BEGIN Dataset entries
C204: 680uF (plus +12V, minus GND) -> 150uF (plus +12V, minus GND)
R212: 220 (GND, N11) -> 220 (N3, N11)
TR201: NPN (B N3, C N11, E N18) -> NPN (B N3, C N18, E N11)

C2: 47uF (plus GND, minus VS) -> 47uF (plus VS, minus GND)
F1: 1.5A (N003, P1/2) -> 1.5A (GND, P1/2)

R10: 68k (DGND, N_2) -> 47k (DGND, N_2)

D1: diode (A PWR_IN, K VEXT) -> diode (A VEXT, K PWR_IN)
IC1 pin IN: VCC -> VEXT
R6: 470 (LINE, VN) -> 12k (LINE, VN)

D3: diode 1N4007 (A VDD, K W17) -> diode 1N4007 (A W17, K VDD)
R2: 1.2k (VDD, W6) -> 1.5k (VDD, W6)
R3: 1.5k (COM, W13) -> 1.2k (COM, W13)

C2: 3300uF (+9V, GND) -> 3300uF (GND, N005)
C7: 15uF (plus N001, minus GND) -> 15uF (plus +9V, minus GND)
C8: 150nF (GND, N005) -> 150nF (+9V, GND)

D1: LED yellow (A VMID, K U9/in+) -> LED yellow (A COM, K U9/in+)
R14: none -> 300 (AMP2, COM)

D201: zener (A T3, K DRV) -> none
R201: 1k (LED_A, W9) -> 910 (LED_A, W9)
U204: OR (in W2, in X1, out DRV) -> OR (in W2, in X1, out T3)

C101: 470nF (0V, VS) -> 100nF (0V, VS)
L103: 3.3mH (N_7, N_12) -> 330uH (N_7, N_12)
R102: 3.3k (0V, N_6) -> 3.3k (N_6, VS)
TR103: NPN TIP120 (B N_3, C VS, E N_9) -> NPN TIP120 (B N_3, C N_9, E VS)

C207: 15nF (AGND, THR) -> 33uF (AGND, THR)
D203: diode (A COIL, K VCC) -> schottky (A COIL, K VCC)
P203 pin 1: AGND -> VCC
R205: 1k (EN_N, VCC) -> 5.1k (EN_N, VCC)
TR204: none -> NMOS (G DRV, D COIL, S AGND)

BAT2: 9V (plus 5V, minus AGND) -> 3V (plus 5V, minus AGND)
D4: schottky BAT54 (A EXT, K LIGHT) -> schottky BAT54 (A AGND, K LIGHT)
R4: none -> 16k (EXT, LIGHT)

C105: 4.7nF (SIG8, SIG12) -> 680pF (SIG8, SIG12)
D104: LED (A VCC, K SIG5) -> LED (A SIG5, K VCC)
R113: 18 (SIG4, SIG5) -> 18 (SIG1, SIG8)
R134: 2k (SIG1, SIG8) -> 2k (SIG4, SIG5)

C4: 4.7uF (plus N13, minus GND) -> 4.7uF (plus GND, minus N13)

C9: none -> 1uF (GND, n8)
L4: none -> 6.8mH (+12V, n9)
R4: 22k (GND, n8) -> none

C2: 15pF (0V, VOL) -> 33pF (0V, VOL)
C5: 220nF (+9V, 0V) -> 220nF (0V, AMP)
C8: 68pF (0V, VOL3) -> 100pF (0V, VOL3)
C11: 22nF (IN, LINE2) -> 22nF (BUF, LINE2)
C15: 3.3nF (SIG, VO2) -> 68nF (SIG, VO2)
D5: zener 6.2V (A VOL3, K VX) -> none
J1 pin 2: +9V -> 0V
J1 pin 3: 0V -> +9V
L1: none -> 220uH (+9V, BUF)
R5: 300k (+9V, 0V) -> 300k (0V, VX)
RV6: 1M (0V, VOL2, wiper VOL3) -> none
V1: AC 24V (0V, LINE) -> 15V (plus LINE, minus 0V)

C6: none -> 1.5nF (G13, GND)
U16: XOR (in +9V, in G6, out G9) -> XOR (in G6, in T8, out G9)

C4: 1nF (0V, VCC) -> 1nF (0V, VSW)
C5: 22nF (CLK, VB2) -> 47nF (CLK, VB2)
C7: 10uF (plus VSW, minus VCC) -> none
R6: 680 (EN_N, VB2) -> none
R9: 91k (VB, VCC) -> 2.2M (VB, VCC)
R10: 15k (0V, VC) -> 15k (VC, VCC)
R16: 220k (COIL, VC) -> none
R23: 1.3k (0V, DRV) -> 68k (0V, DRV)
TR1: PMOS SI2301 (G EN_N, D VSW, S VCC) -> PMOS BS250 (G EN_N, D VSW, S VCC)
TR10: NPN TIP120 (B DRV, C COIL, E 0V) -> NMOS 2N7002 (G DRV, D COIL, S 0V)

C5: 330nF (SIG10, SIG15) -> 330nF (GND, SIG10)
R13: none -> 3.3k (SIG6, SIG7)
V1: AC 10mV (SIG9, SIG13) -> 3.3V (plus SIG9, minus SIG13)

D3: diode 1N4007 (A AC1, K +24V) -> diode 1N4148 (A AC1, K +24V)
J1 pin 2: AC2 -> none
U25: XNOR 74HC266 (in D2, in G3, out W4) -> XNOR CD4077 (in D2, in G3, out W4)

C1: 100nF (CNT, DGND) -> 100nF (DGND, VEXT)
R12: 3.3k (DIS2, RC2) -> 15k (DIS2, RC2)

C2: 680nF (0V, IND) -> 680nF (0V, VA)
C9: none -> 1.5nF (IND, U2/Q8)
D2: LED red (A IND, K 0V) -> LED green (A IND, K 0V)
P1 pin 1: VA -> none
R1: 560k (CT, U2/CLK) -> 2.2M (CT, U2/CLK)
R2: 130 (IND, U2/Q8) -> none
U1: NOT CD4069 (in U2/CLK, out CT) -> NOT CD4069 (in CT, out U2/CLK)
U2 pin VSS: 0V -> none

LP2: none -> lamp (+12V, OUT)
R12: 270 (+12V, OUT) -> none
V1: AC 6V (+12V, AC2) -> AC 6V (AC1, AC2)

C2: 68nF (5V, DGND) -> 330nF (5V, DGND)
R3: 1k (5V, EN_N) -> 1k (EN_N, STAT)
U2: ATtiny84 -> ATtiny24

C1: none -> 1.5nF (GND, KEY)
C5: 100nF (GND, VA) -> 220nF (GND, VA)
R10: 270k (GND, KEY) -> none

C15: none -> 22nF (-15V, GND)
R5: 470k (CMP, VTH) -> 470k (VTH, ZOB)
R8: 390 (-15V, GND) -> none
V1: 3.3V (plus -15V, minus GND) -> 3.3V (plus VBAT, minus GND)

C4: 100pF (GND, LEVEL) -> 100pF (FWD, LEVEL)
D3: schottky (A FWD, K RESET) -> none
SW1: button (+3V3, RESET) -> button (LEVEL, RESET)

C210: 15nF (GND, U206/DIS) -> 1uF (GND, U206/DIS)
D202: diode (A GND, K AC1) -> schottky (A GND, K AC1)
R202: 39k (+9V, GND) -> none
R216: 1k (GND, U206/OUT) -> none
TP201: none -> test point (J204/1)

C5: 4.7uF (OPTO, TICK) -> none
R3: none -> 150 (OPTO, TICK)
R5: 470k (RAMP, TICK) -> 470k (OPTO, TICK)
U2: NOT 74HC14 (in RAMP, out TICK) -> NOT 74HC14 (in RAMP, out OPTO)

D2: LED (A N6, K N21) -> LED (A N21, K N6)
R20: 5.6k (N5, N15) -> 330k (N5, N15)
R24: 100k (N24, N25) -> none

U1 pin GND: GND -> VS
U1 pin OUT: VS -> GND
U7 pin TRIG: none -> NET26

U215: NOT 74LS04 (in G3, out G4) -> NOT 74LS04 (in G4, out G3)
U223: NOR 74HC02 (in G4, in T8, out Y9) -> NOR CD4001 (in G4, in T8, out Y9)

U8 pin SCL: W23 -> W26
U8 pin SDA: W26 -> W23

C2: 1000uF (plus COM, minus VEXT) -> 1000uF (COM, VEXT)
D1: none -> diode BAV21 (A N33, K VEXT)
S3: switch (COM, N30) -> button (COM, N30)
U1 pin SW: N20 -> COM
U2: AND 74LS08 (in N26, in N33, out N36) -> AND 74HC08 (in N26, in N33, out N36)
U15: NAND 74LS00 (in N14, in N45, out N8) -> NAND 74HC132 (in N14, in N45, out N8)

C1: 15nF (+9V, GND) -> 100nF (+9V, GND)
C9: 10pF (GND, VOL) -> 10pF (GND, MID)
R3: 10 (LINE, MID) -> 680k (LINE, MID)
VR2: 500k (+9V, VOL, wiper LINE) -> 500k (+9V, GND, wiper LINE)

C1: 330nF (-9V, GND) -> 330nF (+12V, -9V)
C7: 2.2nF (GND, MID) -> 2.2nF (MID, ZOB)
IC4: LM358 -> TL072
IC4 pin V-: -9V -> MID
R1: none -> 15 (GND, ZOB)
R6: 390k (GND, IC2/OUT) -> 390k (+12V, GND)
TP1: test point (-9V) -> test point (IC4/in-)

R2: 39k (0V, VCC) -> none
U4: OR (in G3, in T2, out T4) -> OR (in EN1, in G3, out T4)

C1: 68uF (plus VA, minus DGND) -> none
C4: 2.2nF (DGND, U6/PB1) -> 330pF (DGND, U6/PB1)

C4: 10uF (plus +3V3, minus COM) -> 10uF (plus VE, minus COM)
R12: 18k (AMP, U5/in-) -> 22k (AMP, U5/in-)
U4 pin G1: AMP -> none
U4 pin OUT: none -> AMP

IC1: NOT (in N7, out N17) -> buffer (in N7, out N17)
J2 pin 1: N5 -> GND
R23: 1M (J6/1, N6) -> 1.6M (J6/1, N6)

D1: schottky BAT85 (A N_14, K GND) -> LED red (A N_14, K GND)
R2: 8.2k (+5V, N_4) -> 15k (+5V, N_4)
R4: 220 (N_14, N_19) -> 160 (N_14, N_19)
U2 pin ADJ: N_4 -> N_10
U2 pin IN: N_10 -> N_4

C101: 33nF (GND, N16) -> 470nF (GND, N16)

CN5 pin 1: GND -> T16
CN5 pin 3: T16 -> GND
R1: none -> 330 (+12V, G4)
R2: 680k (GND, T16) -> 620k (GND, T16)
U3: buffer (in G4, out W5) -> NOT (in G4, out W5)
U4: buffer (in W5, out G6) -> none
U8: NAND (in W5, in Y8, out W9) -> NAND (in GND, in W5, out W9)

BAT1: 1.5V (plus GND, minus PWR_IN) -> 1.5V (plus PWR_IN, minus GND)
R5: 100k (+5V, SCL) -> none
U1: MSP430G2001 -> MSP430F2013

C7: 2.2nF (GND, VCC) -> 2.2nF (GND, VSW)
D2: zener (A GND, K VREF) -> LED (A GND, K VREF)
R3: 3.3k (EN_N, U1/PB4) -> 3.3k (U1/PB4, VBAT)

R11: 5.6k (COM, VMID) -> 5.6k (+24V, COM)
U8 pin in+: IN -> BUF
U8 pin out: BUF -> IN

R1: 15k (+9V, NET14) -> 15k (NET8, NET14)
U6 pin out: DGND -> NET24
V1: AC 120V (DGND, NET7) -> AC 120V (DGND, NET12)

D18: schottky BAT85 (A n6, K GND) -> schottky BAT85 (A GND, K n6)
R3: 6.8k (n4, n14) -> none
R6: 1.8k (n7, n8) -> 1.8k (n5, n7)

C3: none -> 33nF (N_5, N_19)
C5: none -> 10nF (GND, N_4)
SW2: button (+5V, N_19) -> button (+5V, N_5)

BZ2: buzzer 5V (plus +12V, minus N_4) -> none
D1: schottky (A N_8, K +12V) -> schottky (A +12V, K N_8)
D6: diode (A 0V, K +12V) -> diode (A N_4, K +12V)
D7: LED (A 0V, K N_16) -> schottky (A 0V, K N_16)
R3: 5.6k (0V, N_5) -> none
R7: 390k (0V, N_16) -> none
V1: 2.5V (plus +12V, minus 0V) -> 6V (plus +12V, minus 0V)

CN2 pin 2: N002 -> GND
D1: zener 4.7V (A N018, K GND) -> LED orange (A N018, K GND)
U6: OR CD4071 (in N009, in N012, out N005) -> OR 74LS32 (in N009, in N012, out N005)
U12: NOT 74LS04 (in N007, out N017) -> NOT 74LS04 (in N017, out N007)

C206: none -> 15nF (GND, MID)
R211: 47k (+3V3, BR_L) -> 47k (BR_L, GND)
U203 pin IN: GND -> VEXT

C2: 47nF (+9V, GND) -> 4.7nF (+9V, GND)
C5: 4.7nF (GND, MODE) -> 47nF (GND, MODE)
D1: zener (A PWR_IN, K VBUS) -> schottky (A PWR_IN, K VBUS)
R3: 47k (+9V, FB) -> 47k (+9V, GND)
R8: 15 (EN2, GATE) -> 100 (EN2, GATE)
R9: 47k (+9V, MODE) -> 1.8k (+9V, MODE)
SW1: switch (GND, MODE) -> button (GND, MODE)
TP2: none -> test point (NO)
END Dataset entries
■ **What you have to do**
In the material above, locate the line containing "U8 pin SCL: W23 -> W26" and the line containing "C1: 15nF (+9V, GND) -> 100nF (+9V, GND)". Transcribe exactly those two lines and every line between them, and nothing more.

■ **Task solution**
U8 pin SCL: W23 -> W26
U8 pin SDA: W26 -> W23

C2: 1000uF (plus COM, minus VEXT) -> 1000uF (COM, VEXT)
D1: none -> diode BAV21 (A N33, K VEXT)
S3: switch (COM, N30) -> button (COM, N30)
U1 pin SW: N20 -> COM
U2: AND 74LS08 (in N26, in N33, out N36) -> AND 74HC08 (in N26, in N33, out N36)
U15: NAND 74LS00 (in N14, in N45, out N8) -> NAND 74HC132 (in N14, in N45, out N8)

C1: 15nF (+9V, GND) -> 100nF (+9V, GND)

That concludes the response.